## Task objective
Please work out how many lines include the word "image" in the entries, and reply with only the count.
··· Entries provided ···
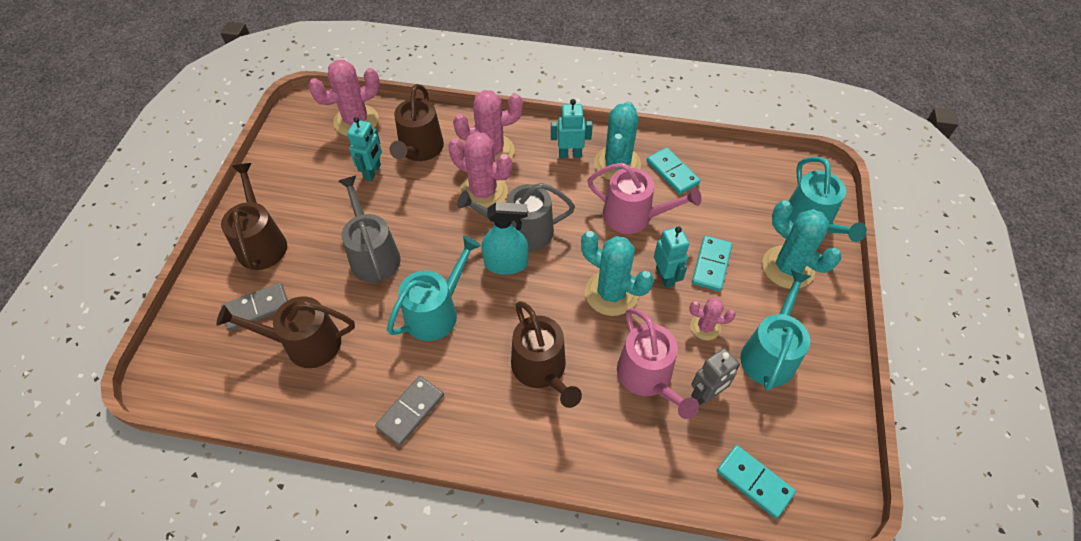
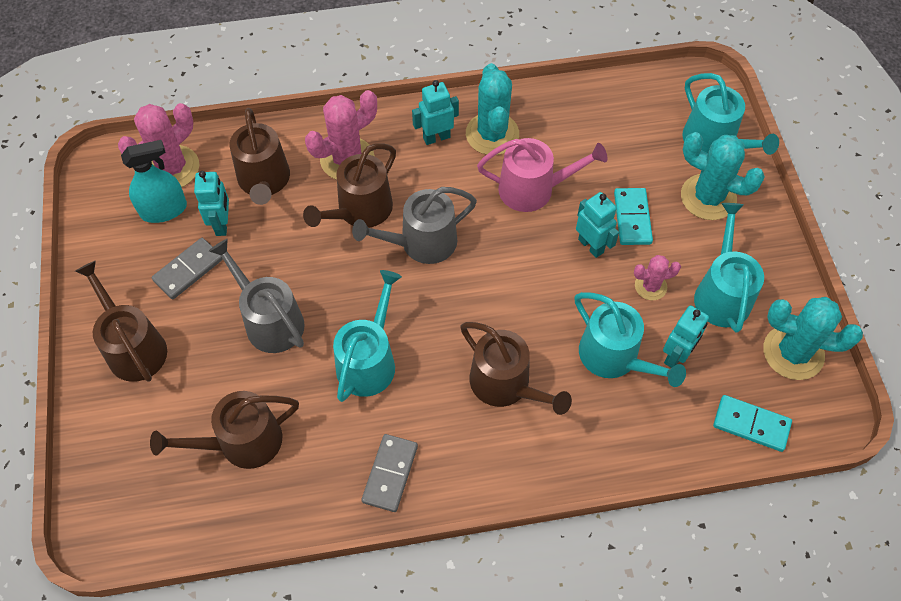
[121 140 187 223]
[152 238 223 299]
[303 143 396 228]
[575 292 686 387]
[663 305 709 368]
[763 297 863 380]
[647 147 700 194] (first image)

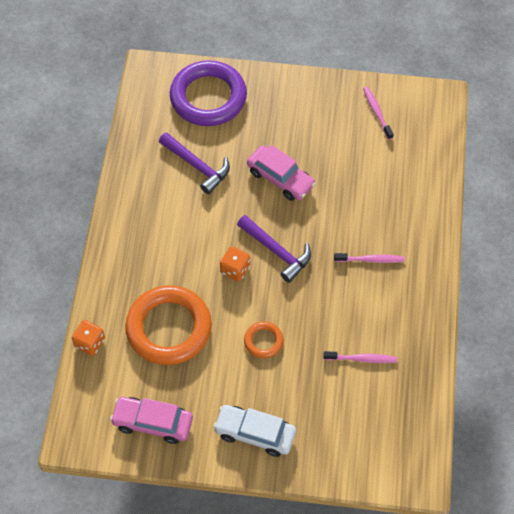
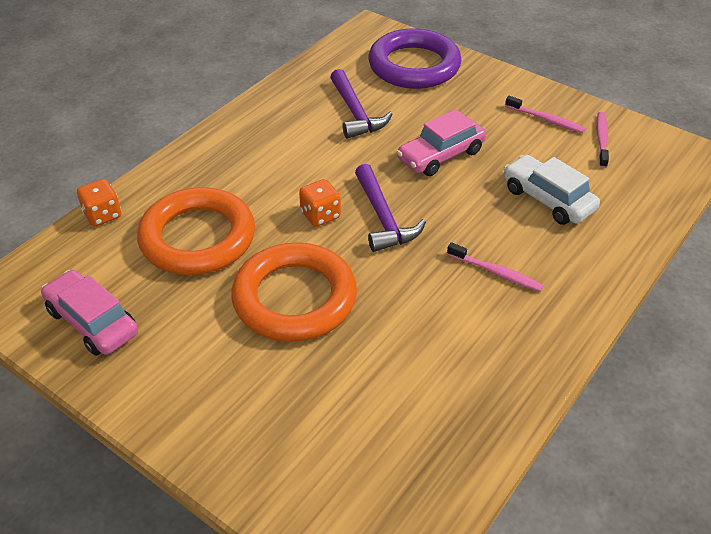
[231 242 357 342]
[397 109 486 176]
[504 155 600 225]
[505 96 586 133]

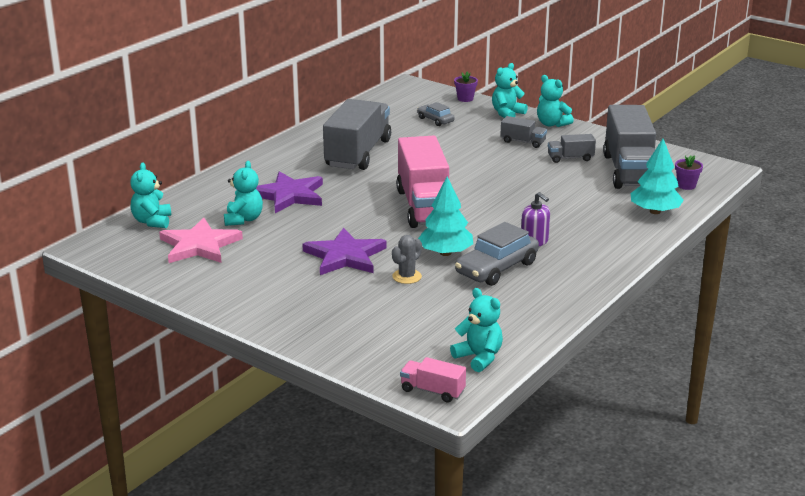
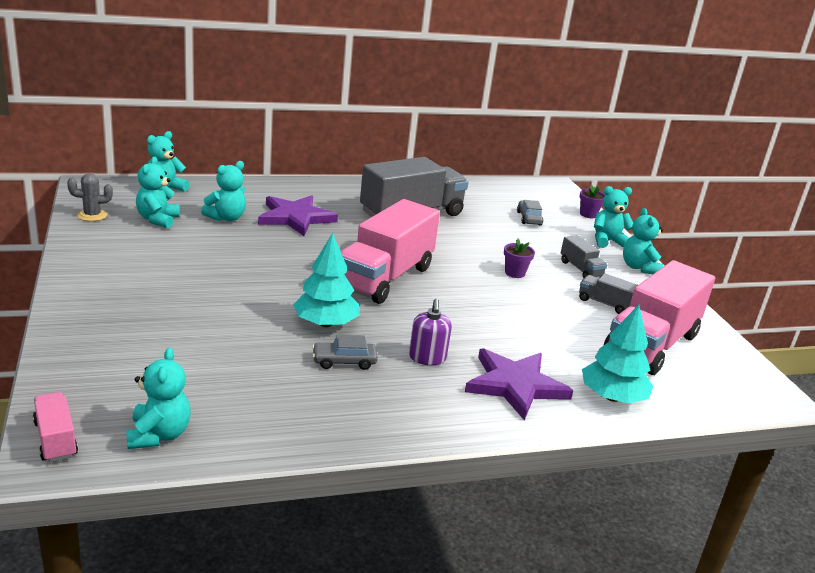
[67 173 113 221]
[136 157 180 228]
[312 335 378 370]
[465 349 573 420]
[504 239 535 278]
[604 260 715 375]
···
··· Entries provided ···
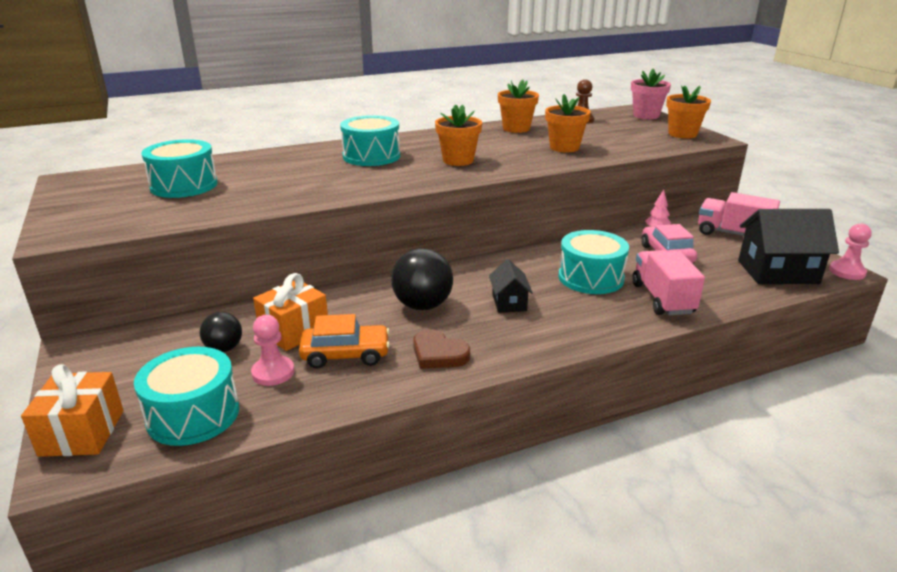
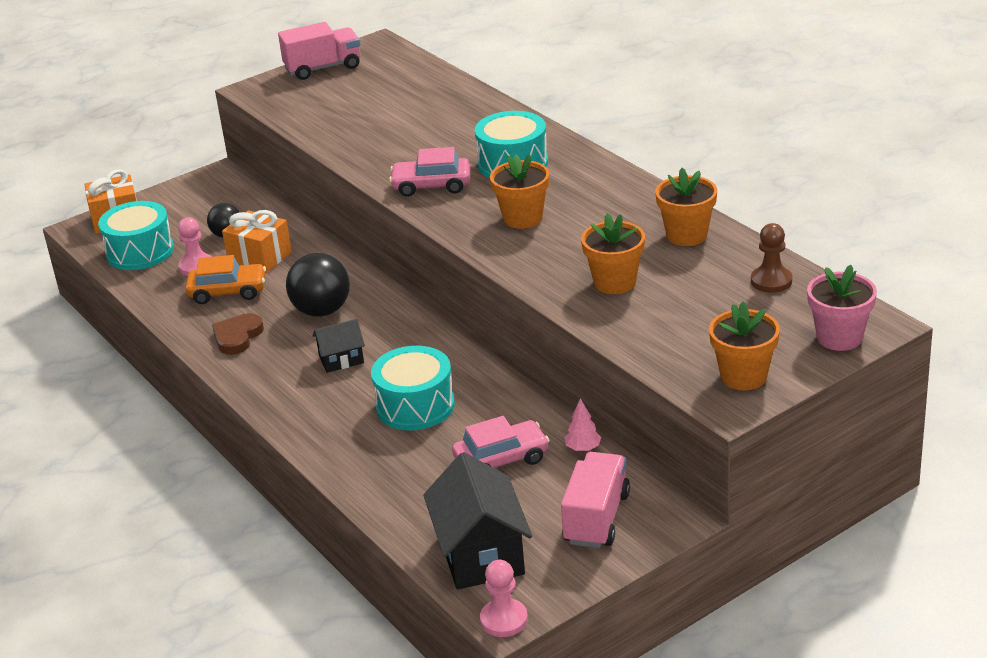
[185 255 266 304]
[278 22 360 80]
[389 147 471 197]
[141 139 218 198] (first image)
···
## Solution to this problem
2